### Task directions
Transcribe the data below in full, exactly.

### Object state change records
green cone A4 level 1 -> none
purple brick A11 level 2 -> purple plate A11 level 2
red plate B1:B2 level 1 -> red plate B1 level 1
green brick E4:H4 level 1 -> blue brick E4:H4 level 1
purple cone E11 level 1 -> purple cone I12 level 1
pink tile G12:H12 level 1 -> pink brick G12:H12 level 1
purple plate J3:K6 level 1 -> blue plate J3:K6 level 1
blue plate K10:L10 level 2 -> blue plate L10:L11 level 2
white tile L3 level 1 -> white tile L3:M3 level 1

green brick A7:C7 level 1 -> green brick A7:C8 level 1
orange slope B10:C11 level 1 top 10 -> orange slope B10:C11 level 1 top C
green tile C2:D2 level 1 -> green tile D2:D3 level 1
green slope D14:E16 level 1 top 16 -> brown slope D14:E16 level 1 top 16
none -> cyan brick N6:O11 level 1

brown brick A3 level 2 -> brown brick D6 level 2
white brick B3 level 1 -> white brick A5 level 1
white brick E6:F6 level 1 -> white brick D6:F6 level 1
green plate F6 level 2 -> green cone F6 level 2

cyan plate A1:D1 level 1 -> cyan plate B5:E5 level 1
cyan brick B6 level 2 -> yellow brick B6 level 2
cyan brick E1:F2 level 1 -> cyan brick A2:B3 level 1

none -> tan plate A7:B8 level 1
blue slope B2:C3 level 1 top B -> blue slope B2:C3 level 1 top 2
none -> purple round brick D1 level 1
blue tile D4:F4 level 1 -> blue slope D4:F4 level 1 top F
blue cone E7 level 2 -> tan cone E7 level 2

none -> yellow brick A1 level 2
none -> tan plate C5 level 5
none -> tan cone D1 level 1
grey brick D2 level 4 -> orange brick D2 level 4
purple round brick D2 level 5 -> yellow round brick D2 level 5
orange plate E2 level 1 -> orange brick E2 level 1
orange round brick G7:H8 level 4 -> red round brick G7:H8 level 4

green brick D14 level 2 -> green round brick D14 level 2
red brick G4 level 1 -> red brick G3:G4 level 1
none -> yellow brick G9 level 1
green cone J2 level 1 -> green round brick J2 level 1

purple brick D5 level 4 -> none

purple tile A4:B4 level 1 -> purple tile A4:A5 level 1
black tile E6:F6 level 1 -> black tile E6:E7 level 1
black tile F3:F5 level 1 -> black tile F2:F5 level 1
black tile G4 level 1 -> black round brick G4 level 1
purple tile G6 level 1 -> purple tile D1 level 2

### Output for this exercise
green cone A4 level 1 -> none
purple brick A11 level 2 -> purple plate A11 level 2
red plate B1:B2 level 1 -> red plate B1 level 1
green brick E4:H4 level 1 -> blue brick E4:H4 level 1
purple cone E11 level 1 -> purple cone I12 level 1
pink tile G12:H12 level 1 -> pink brick G12:H12 level 1
purple plate J3:K6 level 1 -> blue plate J3:K6 level 1
blue plate K10:L10 level 2 -> blue plate L10:L11 level 2
white tile L3 level 1 -> white tile L3:M3 level 1

green brick A7:C7 level 1 -> green brick A7:C8 level 1
orange slope B10:C11 level 1 top 10 -> orange slope B10:C11 level 1 top C
green tile C2:D2 level 1 -> green tile D2:D3 level 1
green slope D14:E16 level 1 top 16 -> brown slope D14:E16 level 1 top 16
none -> cyan brick N6:O11 level 1

brown brick A3 level 2 -> brown brick D6 level 2
white brick B3 level 1 -> white brick A5 level 1
white brick E6:F6 level 1 -> white brick D6:F6 level 1
green plate F6 level 2 -> green cone F6 level 2

cyan plate A1:D1 level 1 -> cyan plate B5:E5 level 1
cyan brick B6 level 2 -> yellow brick B6 level 2
cyan brick E1:F2 level 1 -> cyan brick A2:B3 level 1

none -> tan plate A7:B8 level 1
blue slope B2:C3 level 1 top B -> blue slope B2:C3 level 1 top 2
none -> purple round brick D1 level 1
blue tile D4:F4 level 1 -> blue slope D4:F4 level 1 top F
blue cone E7 level 2 -> tan cone E7 level 2

none -> yellow brick A1 level 2
none -> tan plate C5 level 5
none -> tan cone D1 level 1
grey brick D2 level 4 -> orange brick D2 level 4
purple round brick D2 level 5 -> yellow round brick D2 level 5
orange plate E2 level 1 -> orange brick E2 level 1
orange round brick G7:H8 level 4 -> red round brick G7:H8 level 4

green brick D14 level 2 -> green round brick D14 level 2
red brick G4 level 1 -> red brick G3:G4 level 1
none -> yellow brick G9 level 1
green cone J2 level 1 -> green round brick J2 level 1

purple brick D5 level 4 -> none

purple tile A4:B4 level 1 -> purple tile A4:A5 level 1
black tile E6:F6 level 1 -> black tile E6:E7 level 1
black tile F3:F5 level 1 -> black tile F2:F5 level 1
black tile G4 level 1 -> black round brick G4 level 1
purple tile G6 level 1 -> purple tile D1 level 2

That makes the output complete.